## EXERCISE OBJECTIVE
The records that follow must be printed exactly as they are.

** GIVEN RECORDS follows **

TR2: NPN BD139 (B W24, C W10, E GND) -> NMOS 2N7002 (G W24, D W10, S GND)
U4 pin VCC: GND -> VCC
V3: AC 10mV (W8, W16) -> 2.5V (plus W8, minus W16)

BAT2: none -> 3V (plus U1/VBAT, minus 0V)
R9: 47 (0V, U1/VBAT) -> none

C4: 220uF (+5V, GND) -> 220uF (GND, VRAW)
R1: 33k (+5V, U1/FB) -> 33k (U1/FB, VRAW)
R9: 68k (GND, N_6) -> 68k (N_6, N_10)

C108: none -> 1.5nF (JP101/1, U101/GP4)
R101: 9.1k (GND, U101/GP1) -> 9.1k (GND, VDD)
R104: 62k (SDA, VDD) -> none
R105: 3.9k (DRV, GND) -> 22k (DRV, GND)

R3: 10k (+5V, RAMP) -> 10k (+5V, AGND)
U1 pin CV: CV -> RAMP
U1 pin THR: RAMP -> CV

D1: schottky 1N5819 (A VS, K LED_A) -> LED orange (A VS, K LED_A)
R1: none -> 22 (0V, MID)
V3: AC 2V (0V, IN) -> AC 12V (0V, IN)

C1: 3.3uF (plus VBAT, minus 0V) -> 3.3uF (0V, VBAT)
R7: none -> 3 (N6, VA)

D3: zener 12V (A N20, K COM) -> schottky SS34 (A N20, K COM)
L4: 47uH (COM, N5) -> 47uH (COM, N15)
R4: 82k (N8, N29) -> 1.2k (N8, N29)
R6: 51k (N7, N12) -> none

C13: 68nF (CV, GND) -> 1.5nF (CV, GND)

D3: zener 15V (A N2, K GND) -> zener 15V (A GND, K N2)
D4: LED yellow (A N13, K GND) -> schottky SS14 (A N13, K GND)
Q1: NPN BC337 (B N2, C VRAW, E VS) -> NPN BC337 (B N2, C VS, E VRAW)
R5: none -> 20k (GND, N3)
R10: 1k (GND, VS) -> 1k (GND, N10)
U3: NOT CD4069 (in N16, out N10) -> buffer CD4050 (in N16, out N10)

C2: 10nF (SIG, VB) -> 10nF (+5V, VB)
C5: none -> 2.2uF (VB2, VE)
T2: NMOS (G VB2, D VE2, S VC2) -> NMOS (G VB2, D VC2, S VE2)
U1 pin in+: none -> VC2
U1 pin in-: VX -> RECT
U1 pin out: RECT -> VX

** End of GIVEN RECORDS **

## ANSWER TO THE EXERCISE
TR2: NPN BD139 (B W24, C W10, E GND) -> NMOS 2N7002 (G W24, D W10, S GND)
U4 pin VCC: GND -> VCC
V3: AC 10mV (W8, W16) -> 2.5V (plus W8, minus W16)

BAT2: none -> 3V (plus U1/VBAT, minus 0V)
R9: 47 (0V, U1/VBAT) -> none

C4: 220uF (+5V, GND) -> 220uF (GND, VRAW)
R1: 33k (+5V, U1/FB) -> 33k (U1/FB, VRAW)
R9: 68k (GND, N_6) -> 68k (N_6, N_10)

C108: none -> 1.5nF (JP101/1, U101/GP4)
R101: 9.1k (GND, U101/GP1) -> 9.1k (GND, VDD)
R104: 62k (SDA, VDD) -> none
R105: 3.9k (DRV, GND) -> 22k (DRV, GND)

R3: 10k (+5V, RAMP) -> 10k (+5V, AGND)
U1 pin CV: CV -> RAMP
U1 pin THR: RAMP -> CV

D1: schottky 1N5819 (A VS, K LED_A) -> LED orange (A VS, K LED_A)
R1: none -> 22 (0V, MID)
V3: AC 2V (0V, IN) -> AC 12V (0V, IN)

C1: 3.3uF (plus VBAT, minus 0V) -> 3.3uF (0V, VBAT)
R7: none -> 3 (N6, VA)

D3: zener 12V (A N20, K COM) -> schottky SS34 (A N20, K COM)
L4: 47uH (COM, N5) -> 47uH (COM, N15)
R4: 82k (N8, N29) -> 1.2k (N8, N29)
R6: 51k (N7, N12) -> none

C13: 68nF (CV, GND) -> 1.5nF (CV, GND)

D3: zener 15V (A N2, K GND) -> zener 15V (A GND, K N2)
D4: LED yellow (A N13, K GND) -> schottky SS14 (A N13, K GND)
Q1: NPN BC337 (B N2, C VRAW, E VS) -> NPN BC337 (B N2, C VS, E VRAW)
R5: none -> 20k (GND, N3)
R10: 1k (GND, VS) -> 1k (GND, N10)
U3: NOT CD4069 (in N16, out N10) -> buffer CD4050 (in N16, out N10)

C2: 10nF (SIG, VB) -> 10nF (+5V, VB)
C5: none -> 2.2uF (VB2, VE)
T2: NMOS (G VB2, D VE2, S VC2) -> NMOS (G VB2, D VC2, S VE2)
U1 pin in+: none -> VC2
U1 pin in-: VX -> RECT
U1 pin out: RECT -> VX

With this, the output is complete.